=== LISTED RECORDS ===
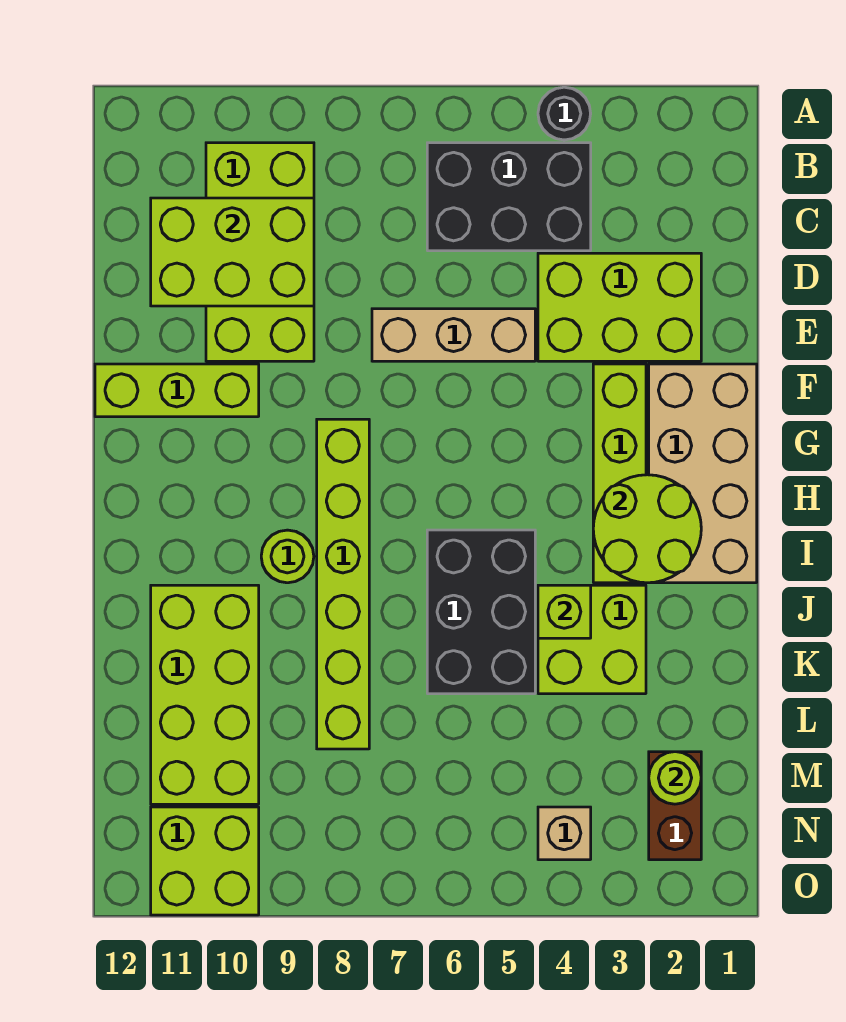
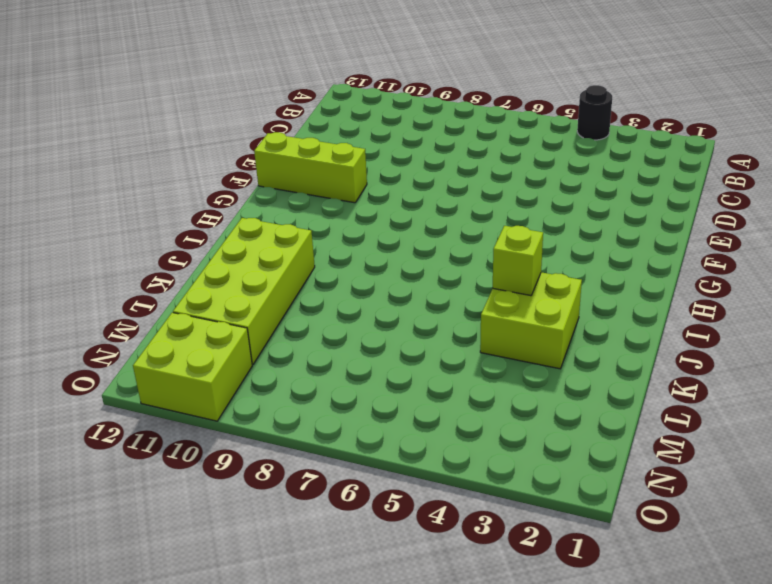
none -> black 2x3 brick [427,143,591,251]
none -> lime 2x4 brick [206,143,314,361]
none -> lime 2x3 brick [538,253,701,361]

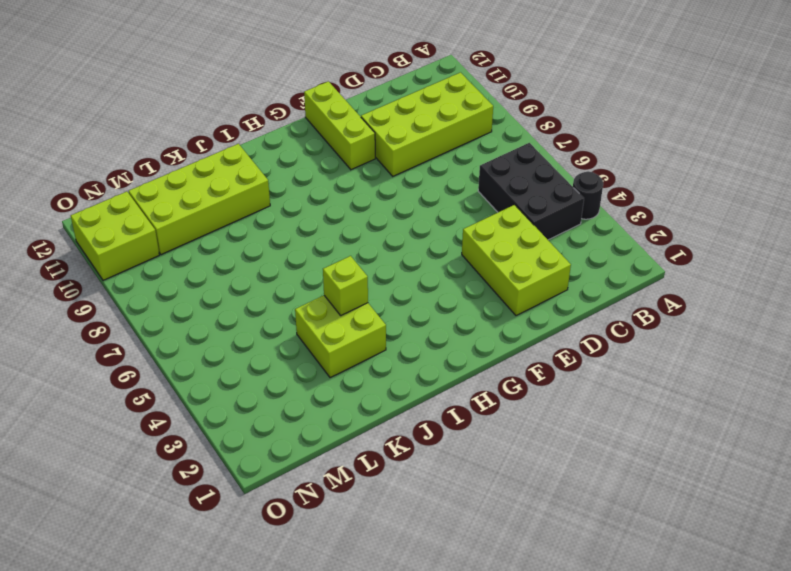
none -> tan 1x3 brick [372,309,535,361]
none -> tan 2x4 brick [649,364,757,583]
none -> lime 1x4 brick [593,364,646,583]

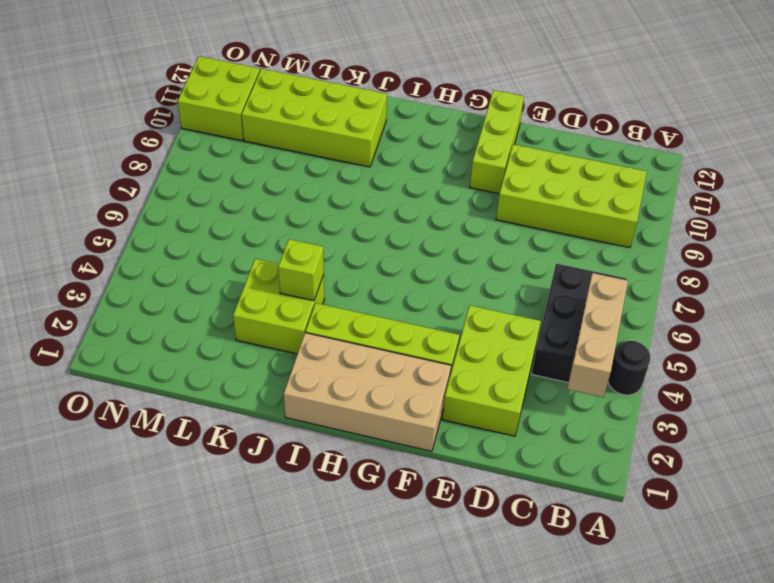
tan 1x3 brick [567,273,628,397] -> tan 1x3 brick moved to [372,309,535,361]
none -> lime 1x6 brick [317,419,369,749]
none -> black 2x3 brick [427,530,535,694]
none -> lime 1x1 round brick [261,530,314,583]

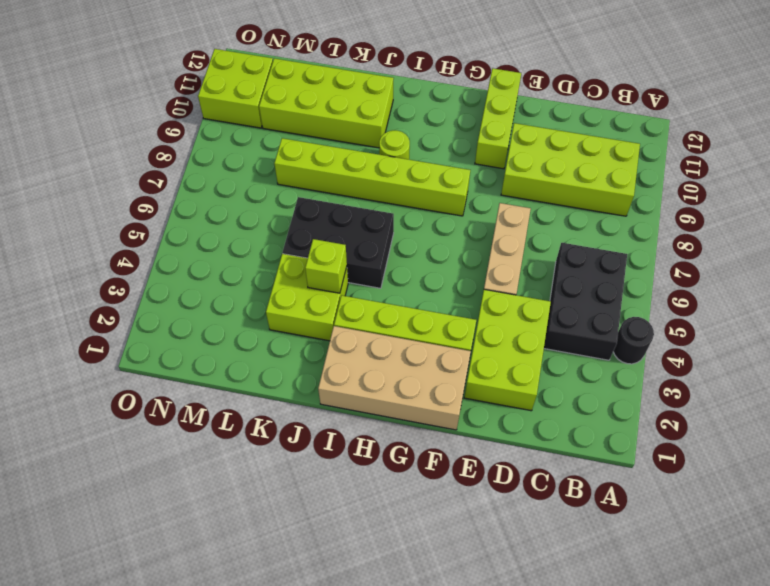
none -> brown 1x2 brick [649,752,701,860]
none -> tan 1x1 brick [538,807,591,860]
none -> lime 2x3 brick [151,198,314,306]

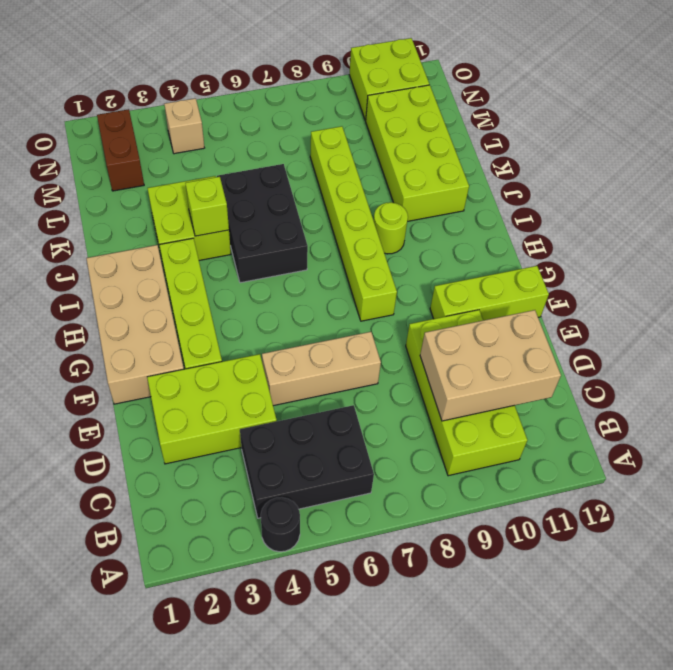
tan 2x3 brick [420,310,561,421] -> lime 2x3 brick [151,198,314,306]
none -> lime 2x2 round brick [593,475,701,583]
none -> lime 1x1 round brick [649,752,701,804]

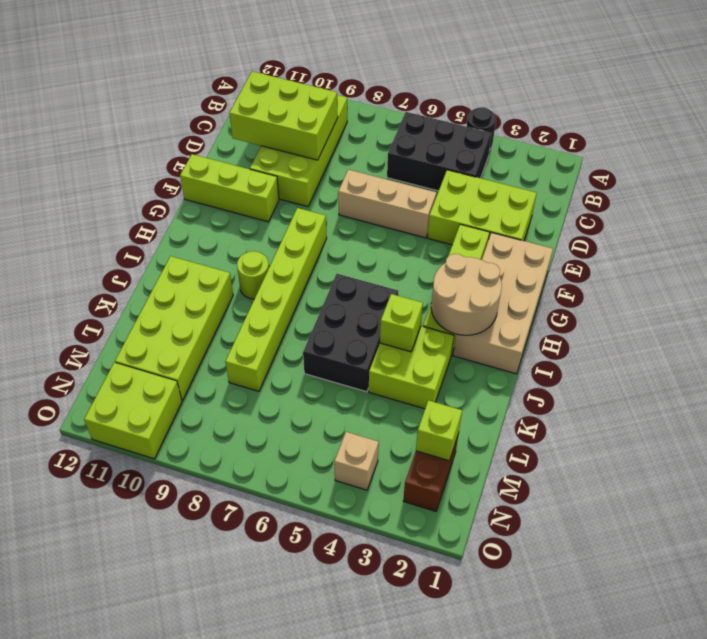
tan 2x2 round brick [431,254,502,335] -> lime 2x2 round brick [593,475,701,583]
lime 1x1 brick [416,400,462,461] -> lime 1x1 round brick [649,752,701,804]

...

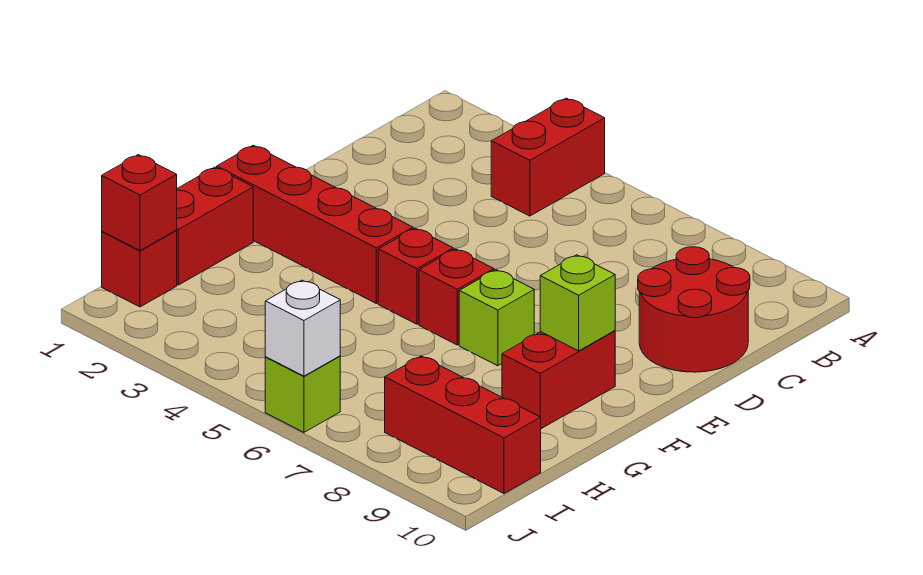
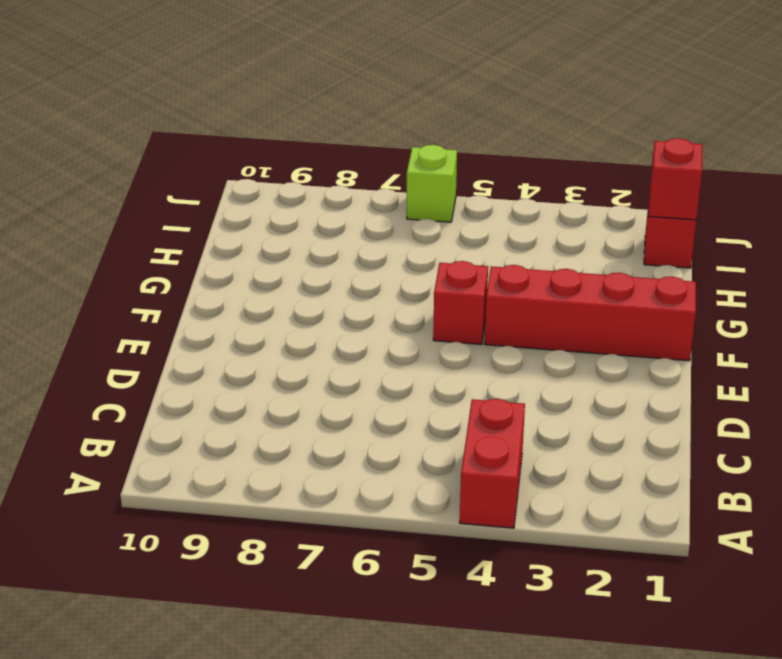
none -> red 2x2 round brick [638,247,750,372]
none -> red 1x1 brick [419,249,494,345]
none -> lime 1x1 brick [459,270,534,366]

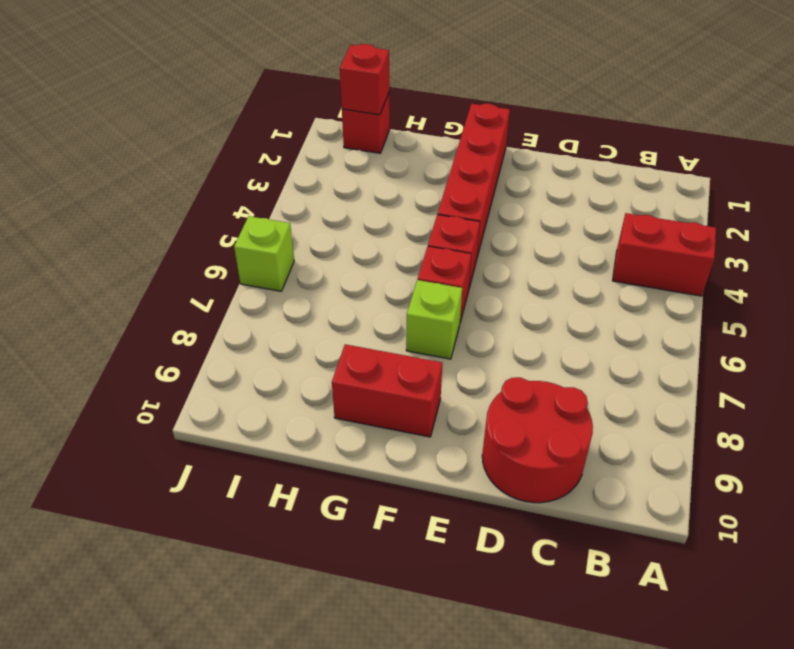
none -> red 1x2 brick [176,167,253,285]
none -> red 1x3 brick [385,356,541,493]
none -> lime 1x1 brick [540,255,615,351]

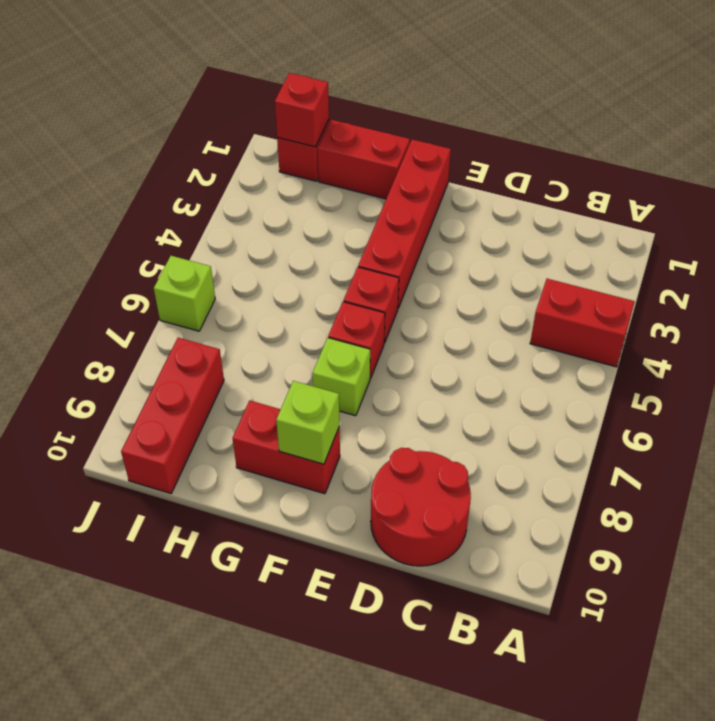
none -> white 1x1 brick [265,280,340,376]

==

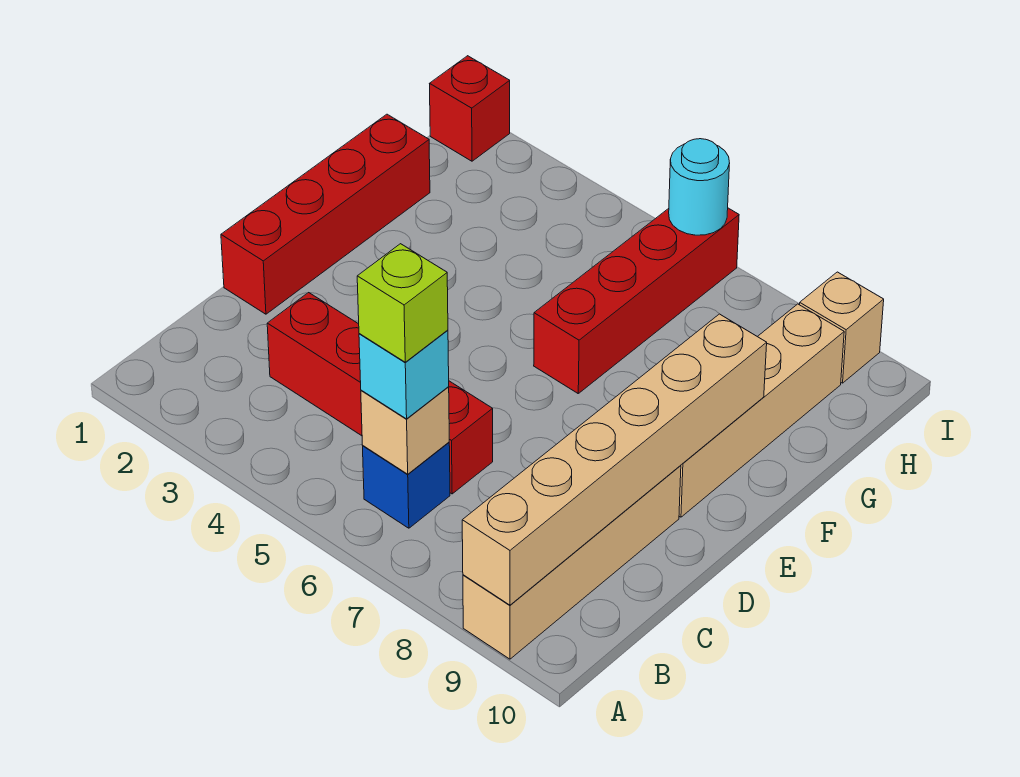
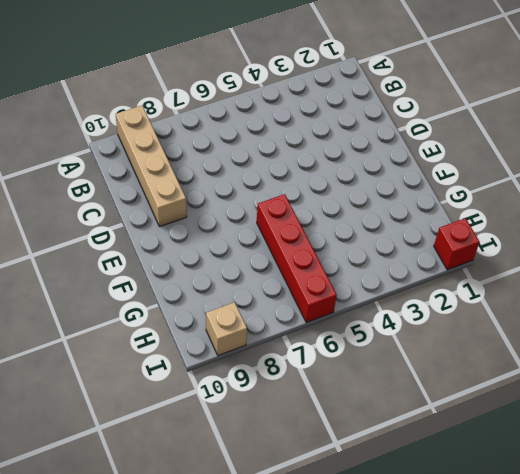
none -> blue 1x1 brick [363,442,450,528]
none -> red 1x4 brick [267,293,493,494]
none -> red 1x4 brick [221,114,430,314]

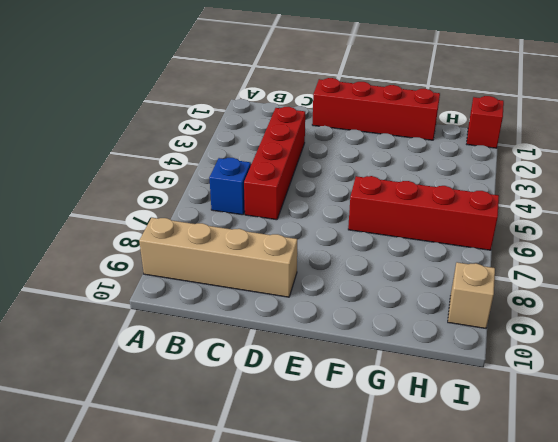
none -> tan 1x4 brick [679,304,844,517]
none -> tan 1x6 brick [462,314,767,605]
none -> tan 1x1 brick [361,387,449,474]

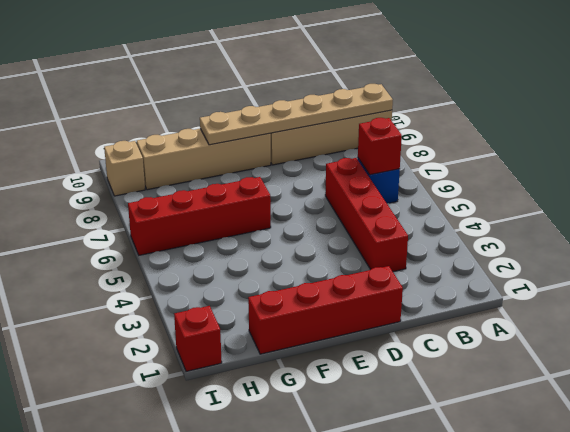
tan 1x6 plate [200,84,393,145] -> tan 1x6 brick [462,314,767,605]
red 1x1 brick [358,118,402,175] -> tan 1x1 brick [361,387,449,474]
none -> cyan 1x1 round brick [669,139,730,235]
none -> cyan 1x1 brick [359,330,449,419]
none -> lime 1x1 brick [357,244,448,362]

=== ASSIGNMENT ===
In the listing above, find the line with "none -> tan 2x4 brick [649,364,757,583]" and output it and every line after it up to and including the line with "tan 2x2 round", exactly, minus the pictures.

=== ANSWER ===
none -> tan 2x4 brick [649,364,757,583]
none -> lime 1x4 brick [593,364,646,583]

tan 1x3 brick [567,273,628,397] -> tan 1x3 brick moved to [372,309,535,361]
none -> lime 1x6 brick [317,419,369,749]
none -> black 2x3 brick [427,530,535,694]
none -> lime 1x1 round brick [261,530,314,583]

none -> brown 1x2 brick [649,752,701,860]
none -> tan 1x1 brick [538,807,591,860]
none -> lime 2x3 brick [151,198,314,306]

tan 2x3 brick [420,310,561,421] -> lime 2x3 brick [151,198,314,306]
none -> lime 2x2 round brick [593,475,701,583]
none -> lime 1x1 round brick [649,752,701,804]

tan 2x2 round brick [431,254,502,335] -> lime 2x2 round brick [593,475,701,583]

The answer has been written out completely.